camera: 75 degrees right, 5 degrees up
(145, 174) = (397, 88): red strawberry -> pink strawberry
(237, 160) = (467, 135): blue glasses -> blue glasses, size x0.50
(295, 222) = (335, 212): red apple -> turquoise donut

* * *

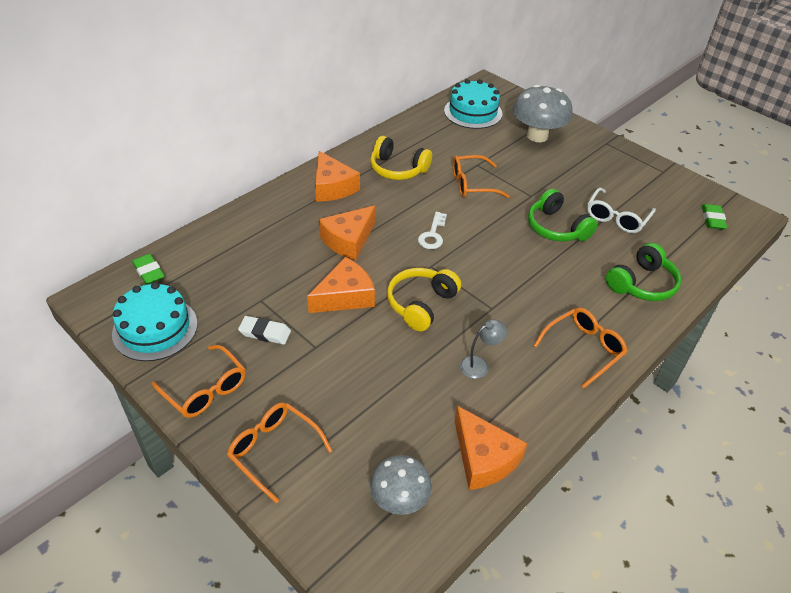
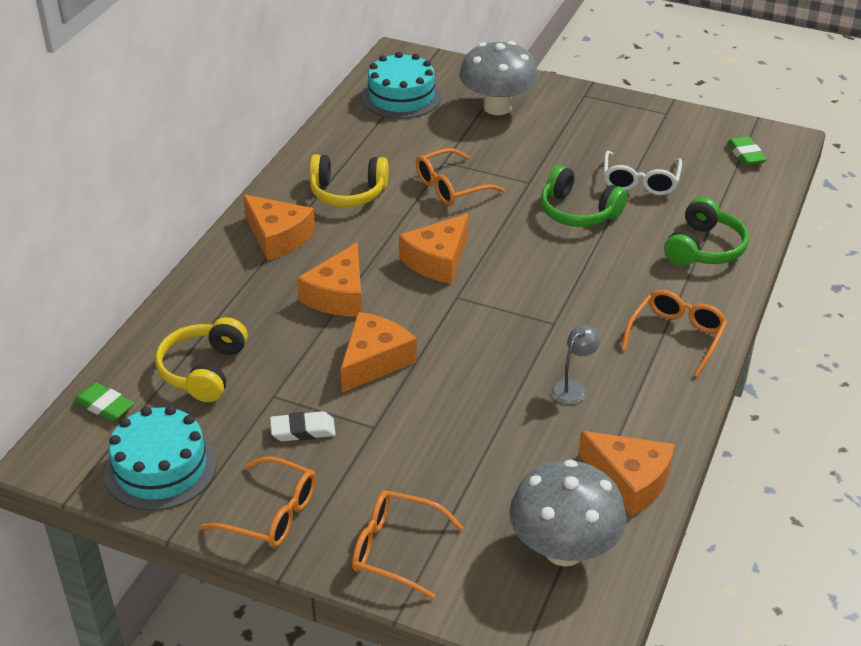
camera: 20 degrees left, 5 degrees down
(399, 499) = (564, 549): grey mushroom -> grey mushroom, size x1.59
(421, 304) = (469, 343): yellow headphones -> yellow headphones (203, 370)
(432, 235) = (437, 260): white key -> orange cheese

## EXERCISE:
Everything starting at the line containing "camera: 75 degrees right, 5 degrees up" and ending at the line containing "(295, 222) = (335, 212): red" in the records above should be repeated exactly, and only that.

## ANSWER SECTION:
camera: 75 degrees right, 5 degrees up
(145, 174) = (397, 88): red strawberry -> pink strawberry
(237, 160) = (467, 135): blue glasses -> blue glasses, size x0.50
(295, 222) = (335, 212): red apple -> turquoise donut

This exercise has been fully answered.